# [ACTIVITY]
Write the entries below out again exactly, but skip the pictures.

# [PROVIDED DATA]
* * *

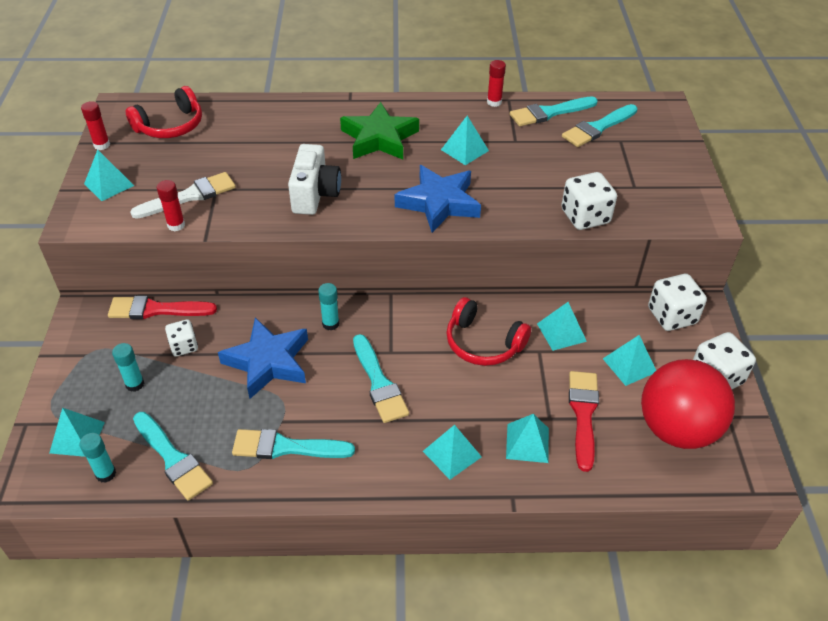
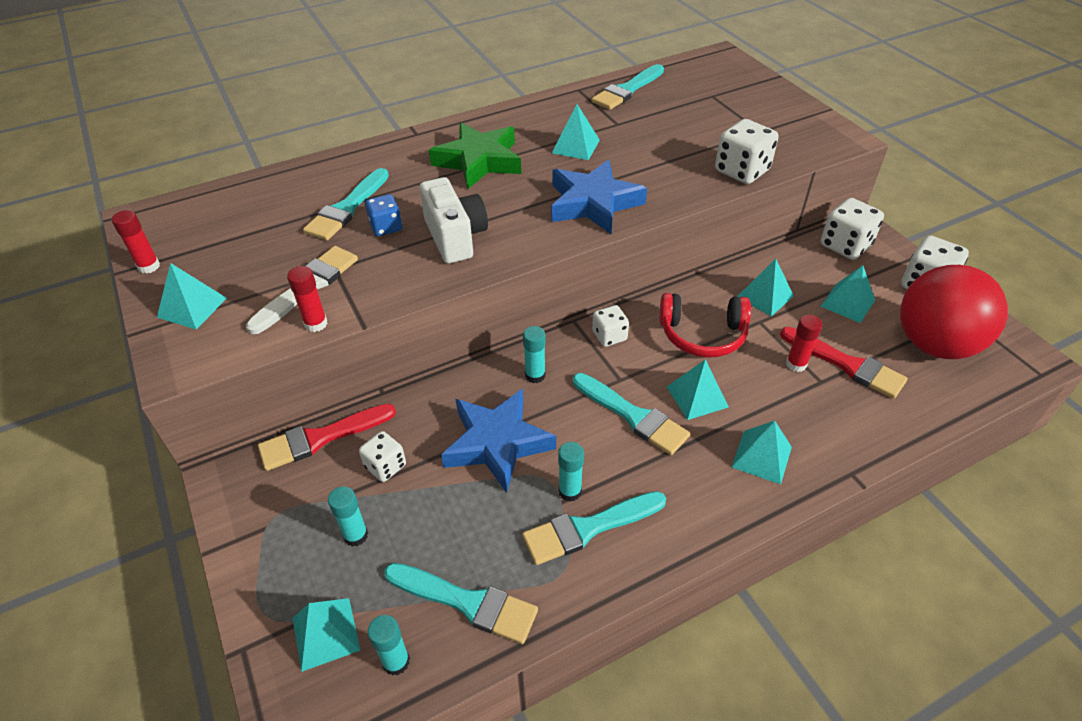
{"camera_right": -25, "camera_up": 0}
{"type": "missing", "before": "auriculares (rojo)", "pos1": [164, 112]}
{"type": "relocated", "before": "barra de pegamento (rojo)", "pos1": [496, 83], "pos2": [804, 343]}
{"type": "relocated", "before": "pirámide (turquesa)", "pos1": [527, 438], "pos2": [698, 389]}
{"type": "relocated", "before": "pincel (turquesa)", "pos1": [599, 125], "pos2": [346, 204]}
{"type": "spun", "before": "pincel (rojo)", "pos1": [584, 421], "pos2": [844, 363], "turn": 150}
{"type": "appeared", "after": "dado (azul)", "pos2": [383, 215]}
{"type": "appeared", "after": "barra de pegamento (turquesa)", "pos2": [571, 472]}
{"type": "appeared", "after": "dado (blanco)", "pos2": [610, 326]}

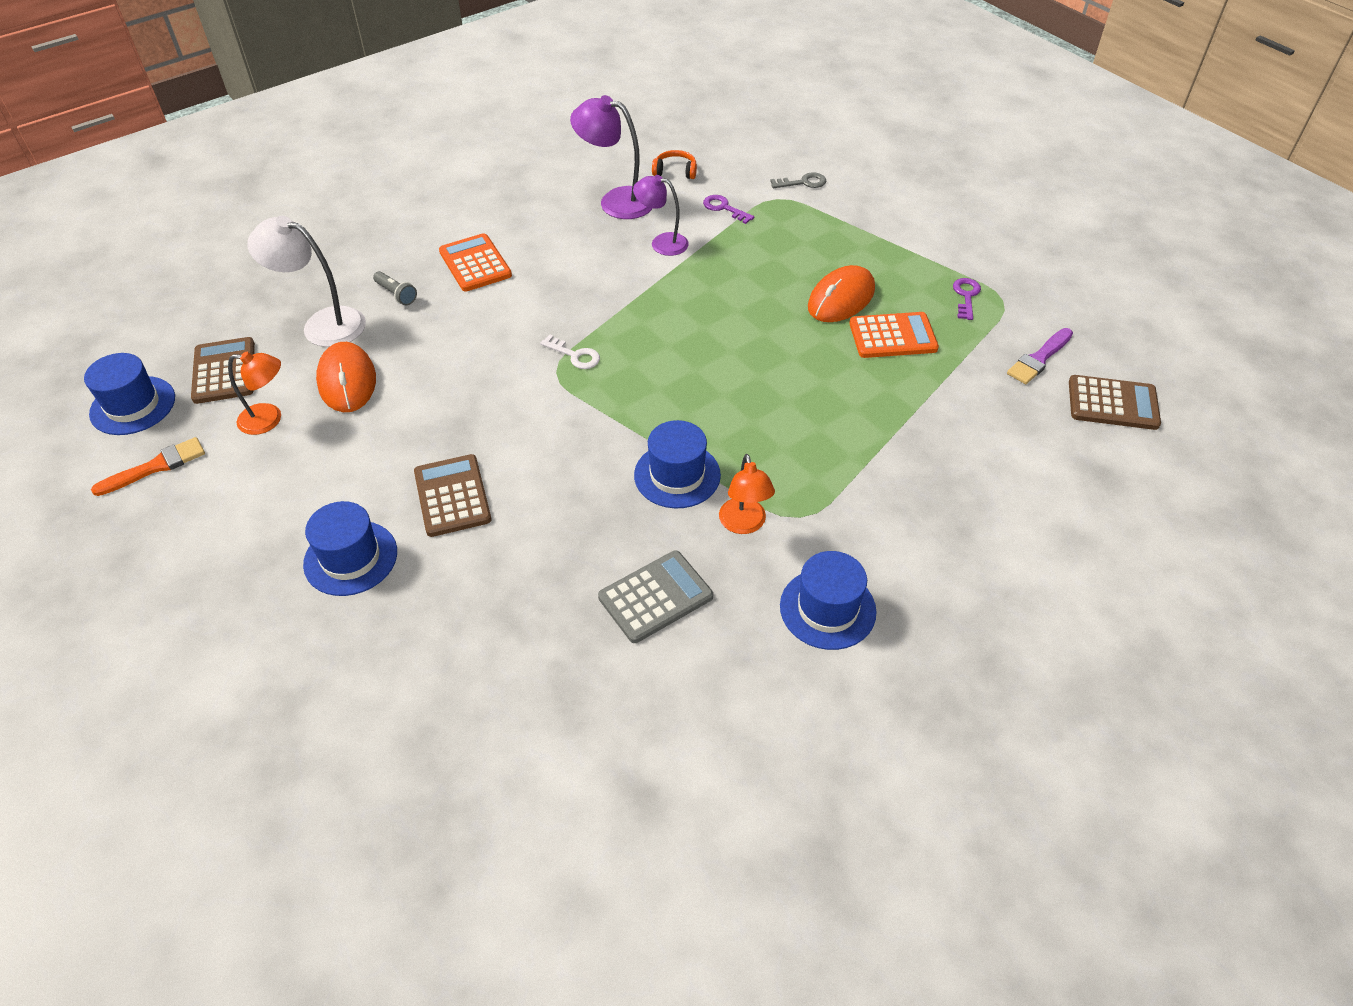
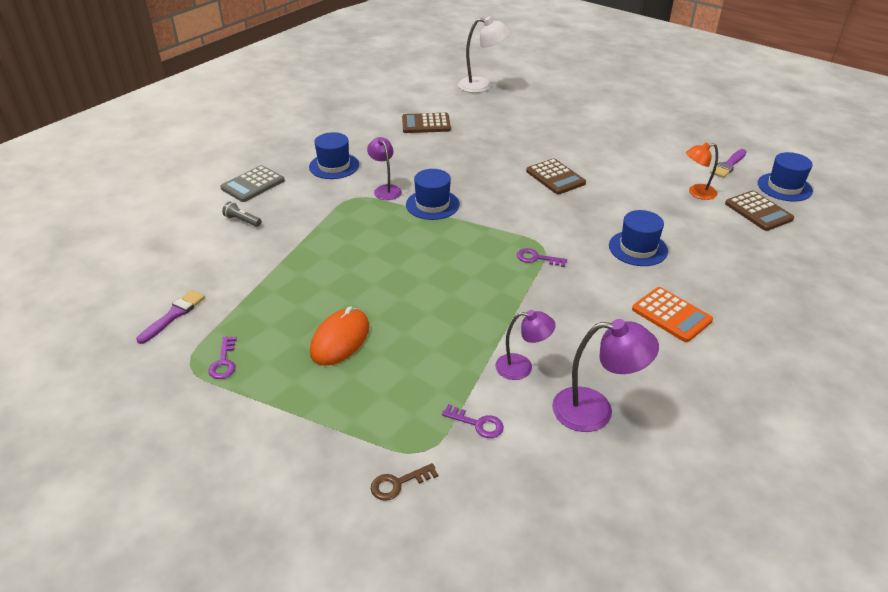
{"camera_right": 165, "camera_up": -10}
{"type": "colour", "before": "pincel (naranja)", "after": "pincel (morado)", "pos1": [148, 466], "pos2": [728, 163]}
{"type": "relocated", "before": "lámpara (blanco)", "pos1": [306, 281], "pos2": [484, 55]}
{"type": "relocated", "before": "sombrero (azul)", "pos1": [350, 548], "pos2": [638, 238]}
{"type": "missing", "before": "ratón (naranja)", "pos1": [346, 377]}
{"type": "relocated", "before": "lámpara de mano (gris)", "pos1": [395, 288], "pos2": [241, 214]}
{"type": "colour", "before": "llave (blanco)", "after": "llave (morado)", "pos1": [570, 351], "pos2": [542, 257]}
{"type": "relocated", "before": "calculadora (gris)", "pos1": [655, 597], "pos2": [253, 183]}
{"type": "missing", "before": "auriculares (naranja)", "pos1": [674, 164]}
{"type": "colour", "before": "lámpara (naranja)", "after": "lámpara (morado)", "pos1": [747, 494], "pos2": [384, 168]}
{"type": "colour", "before": "llave (gris)", "after": "llave (marrón)", "pos1": [798, 180], "pos2": [404, 482]}
{"type": "missing", "before": "calculadora (naranja)", "pos1": [894, 335]}
{"type": "relocated", "before": "calculadora (marrón)", "pos1": [1115, 402], "pos2": [426, 123]}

* * *

# [RESPONSE TO THIS EXERCISE]
{"camera_right": -25, "camera_up": 0}
{"type": "missing", "before": "auriculares (rojo)", "pos1": [164, 112]}
{"type": "relocated", "before": "barra de pegamento (rojo)", "pos1": [496, 83], "pos2": [804, 343]}
{"type": "relocated", "before": "pirámide (turquesa)", "pos1": [527, 438], "pos2": [698, 389]}
{"type": "relocated", "before": "pincel (turquesa)", "pos1": [599, 125], "pos2": [346, 204]}
{"type": "spun", "before": "pincel (rojo)", "pos1": [584, 421], "pos2": [844, 363], "turn": 150}
{"type": "appeared", "after": "dado (azul)", "pos2": [383, 215]}
{"type": "appeared", "after": "barra de pegamento (turquesa)", "pos2": [571, 472]}
{"type": "appeared", "after": "dado (blanco)", "pos2": [610, 326]}

{"camera_right": 165, "camera_up": -10}
{"type": "colour", "before": "pincel (naranja)", "after": "pincel (morado)", "pos1": [148, 466], "pos2": [728, 163]}
{"type": "relocated", "before": "lámpara (blanco)", "pos1": [306, 281], "pos2": [484, 55]}
{"type": "relocated", "before": "sombrero (azul)", "pos1": [350, 548], "pos2": [638, 238]}
{"type": "missing", "before": "ratón (naranja)", "pos1": [346, 377]}
{"type": "relocated", "before": "lámpara de mano (gris)", "pos1": [395, 288], "pos2": [241, 214]}
{"type": "colour", "before": "llave (blanco)", "after": "llave (morado)", "pos1": [570, 351], "pos2": [542, 257]}
{"type": "relocated", "before": "calculadora (gris)", "pos1": [655, 597], "pos2": [253, 183]}
{"type": "missing", "before": "auriculares (naranja)", "pos1": [674, 164]}
{"type": "colour", "before": "lámpara (naranja)", "after": "lámpara (morado)", "pos1": [747, 494], "pos2": [384, 168]}
{"type": "colour", "before": "llave (gris)", "after": "llave (marrón)", "pos1": [798, 180], "pos2": [404, 482]}
{"type": "missing", "before": "calculadora (naranja)", "pos1": [894, 335]}
{"type": "relocated", "before": "calculadora (marrón)", "pos1": [1115, 402], "pos2": [426, 123]}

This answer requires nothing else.